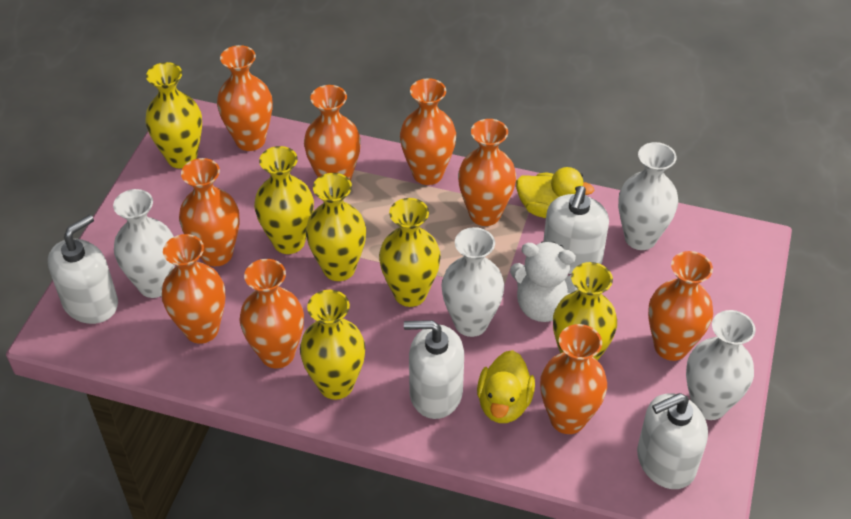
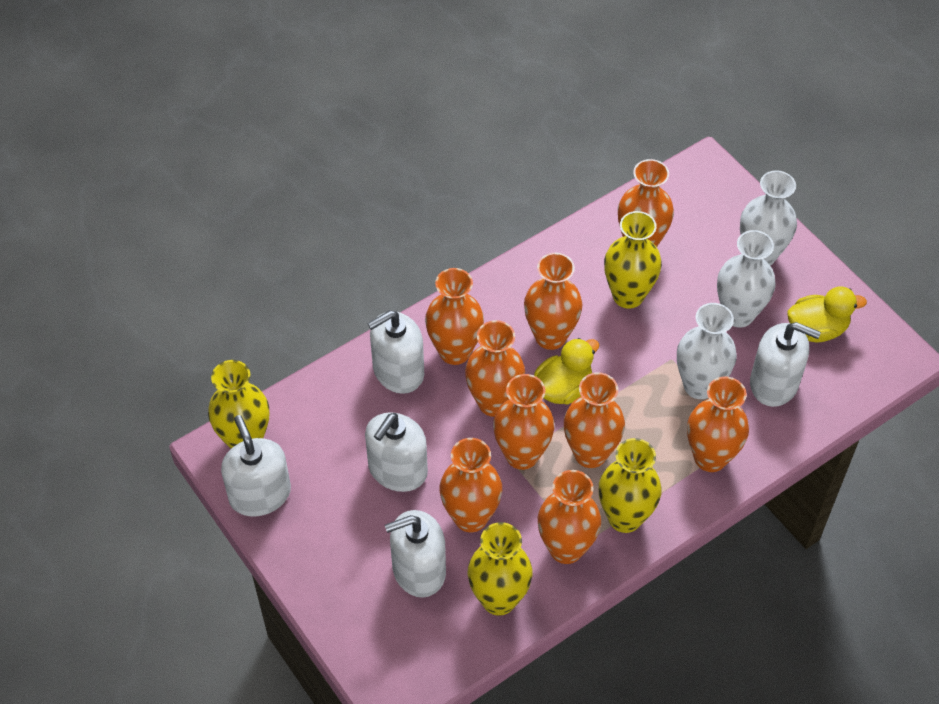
white soap dispenser: 4 -> 5
white teddy bear: 1 -> 0
white vase: 4 -> 3
yellow vase: 6 -> 4

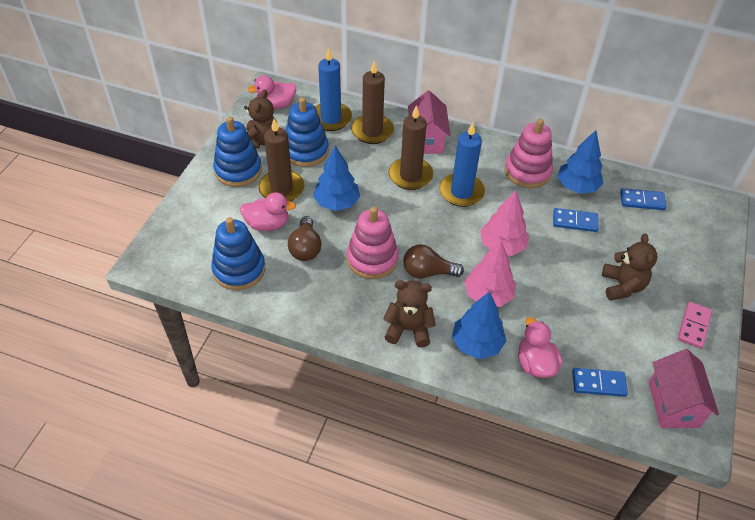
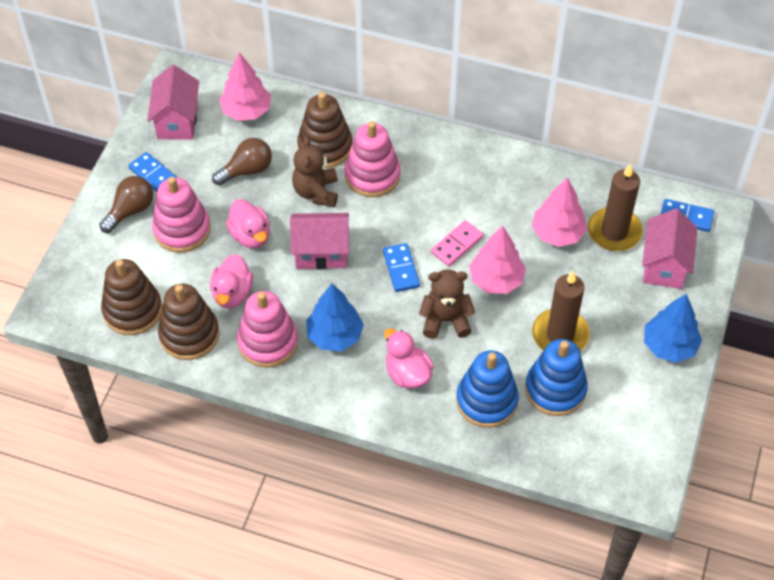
blue candle: 2 -> 0
blue stacking toy: 3 -> 2
blue tree: 3 -> 2
brown candle: 3 -> 2
brown stacking toy: 0 -> 3
brown teddy bear: 3 -> 2
pink house: 2 -> 3
pink stacking toy: 2 -> 3
pink tree: 2 -> 3

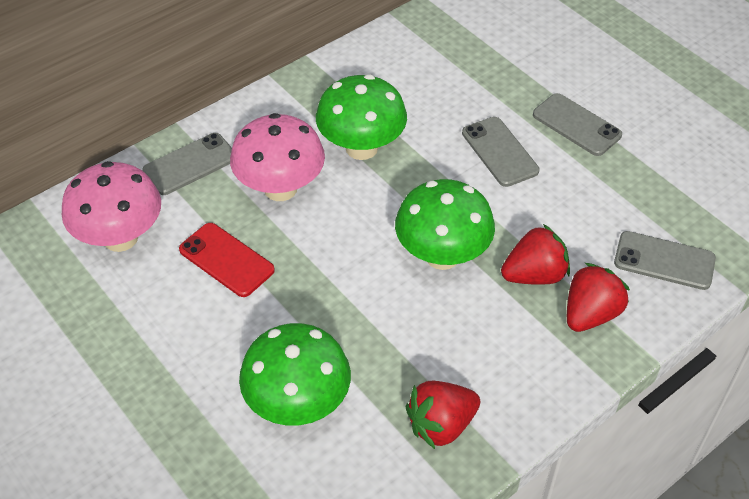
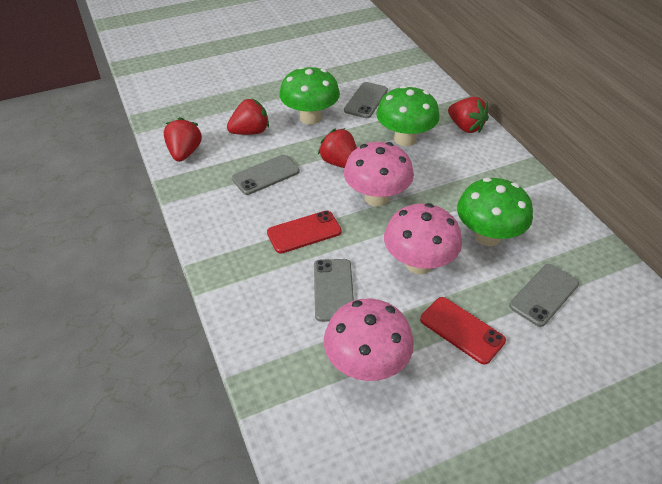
pink mushroom: 2 -> 3
red phone: 1 -> 2
red strawberry: 3 -> 4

■ What to do
The answer must be a single number: the count of lines in the data that contain the word "white".

■ Answer section
3